====== Available data ======

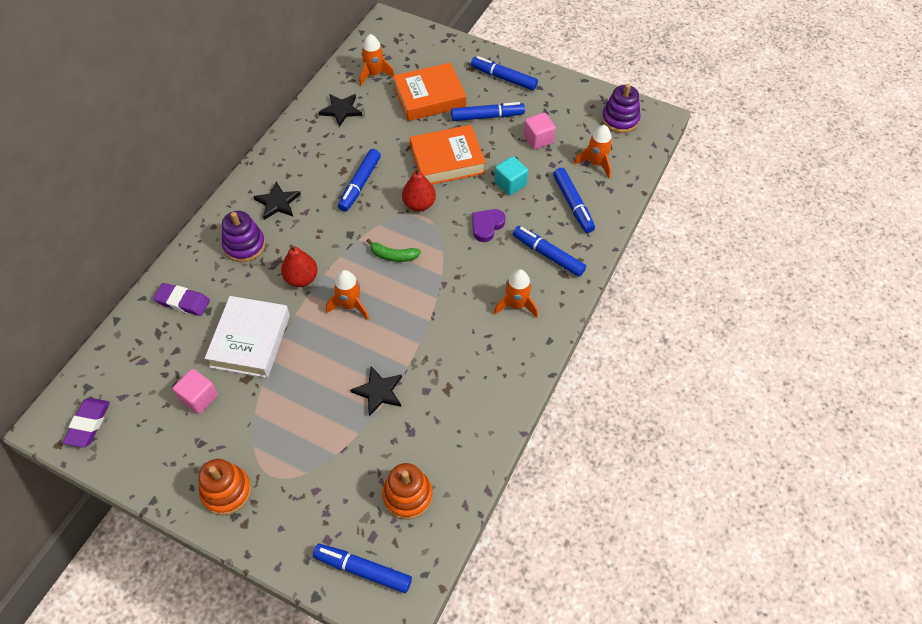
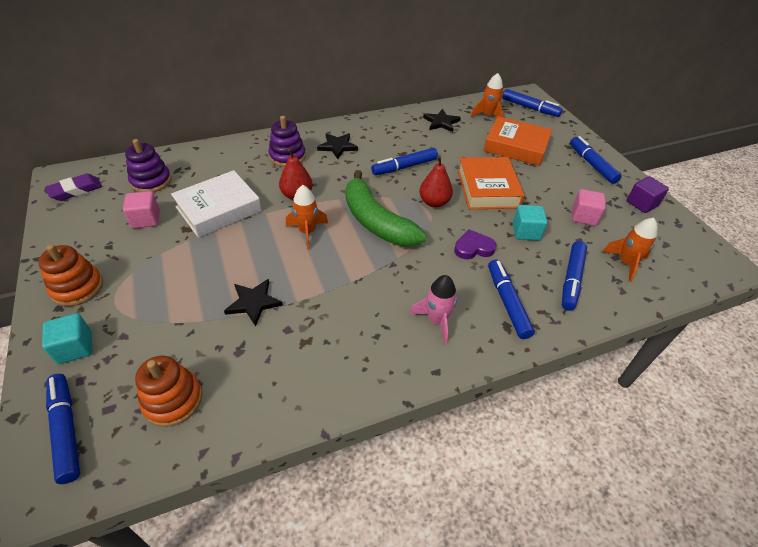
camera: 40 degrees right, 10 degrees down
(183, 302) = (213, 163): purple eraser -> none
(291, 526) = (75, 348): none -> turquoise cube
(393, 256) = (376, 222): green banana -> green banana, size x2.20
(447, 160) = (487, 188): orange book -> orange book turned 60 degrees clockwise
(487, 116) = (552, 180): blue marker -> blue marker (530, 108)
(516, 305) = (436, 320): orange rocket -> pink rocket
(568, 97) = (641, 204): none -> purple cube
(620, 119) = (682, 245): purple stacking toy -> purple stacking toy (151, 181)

======
====== Available data ======

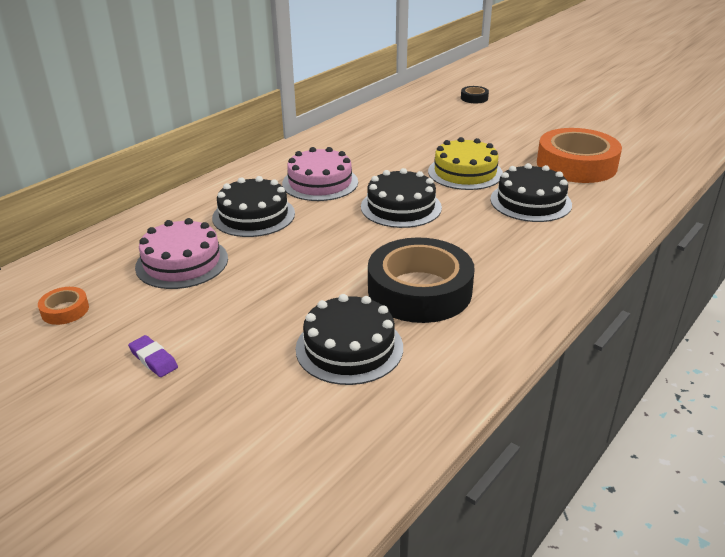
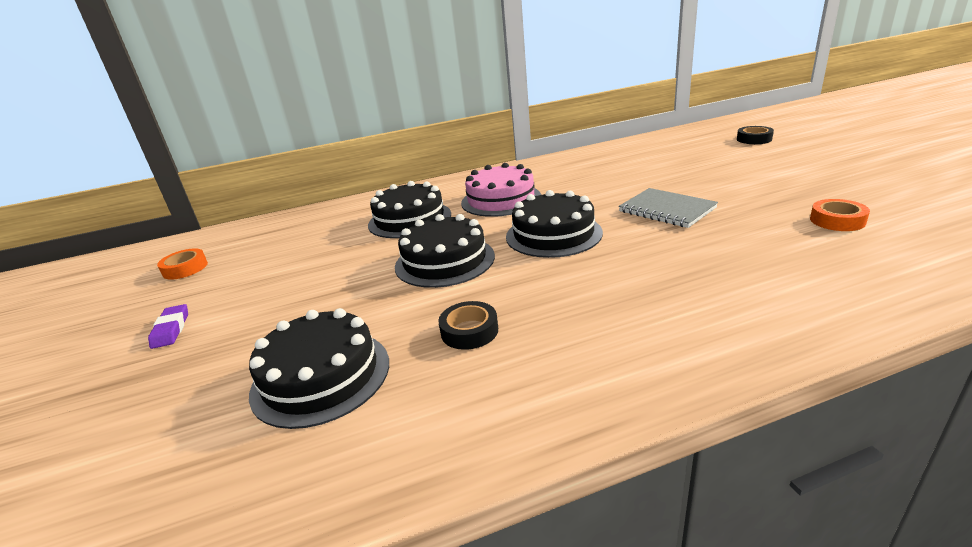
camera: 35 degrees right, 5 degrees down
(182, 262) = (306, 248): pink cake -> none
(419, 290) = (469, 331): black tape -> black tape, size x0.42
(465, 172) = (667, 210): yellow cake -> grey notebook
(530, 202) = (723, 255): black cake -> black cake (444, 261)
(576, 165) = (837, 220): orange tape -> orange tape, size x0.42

======
====== Available data ======

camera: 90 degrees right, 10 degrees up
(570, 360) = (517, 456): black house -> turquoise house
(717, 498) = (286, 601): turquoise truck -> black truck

======

Task objective: Only the lines from the one containing "camera: 40 degrees right, 10 degrees down" through the one containing "(620, 119) = (682, 245): purple" are to be retyped, both boundary lines included, with no other material.

Solution:
camera: 40 degrees right, 10 degrees down
(183, 302) = (213, 163): purple eraser -> none
(291, 526) = (75, 348): none -> turquoise cube
(393, 256) = (376, 222): green banana -> green banana, size x2.20
(447, 160) = (487, 188): orange book -> orange book turned 60 degrees clockwise
(487, 116) = (552, 180): blue marker -> blue marker (530, 108)
(516, 305) = (436, 320): orange rocket -> pink rocket
(568, 97) = (641, 204): none -> purple cube
(620, 119) = (682, 245): purple stacking toy -> purple stacking toy (151, 181)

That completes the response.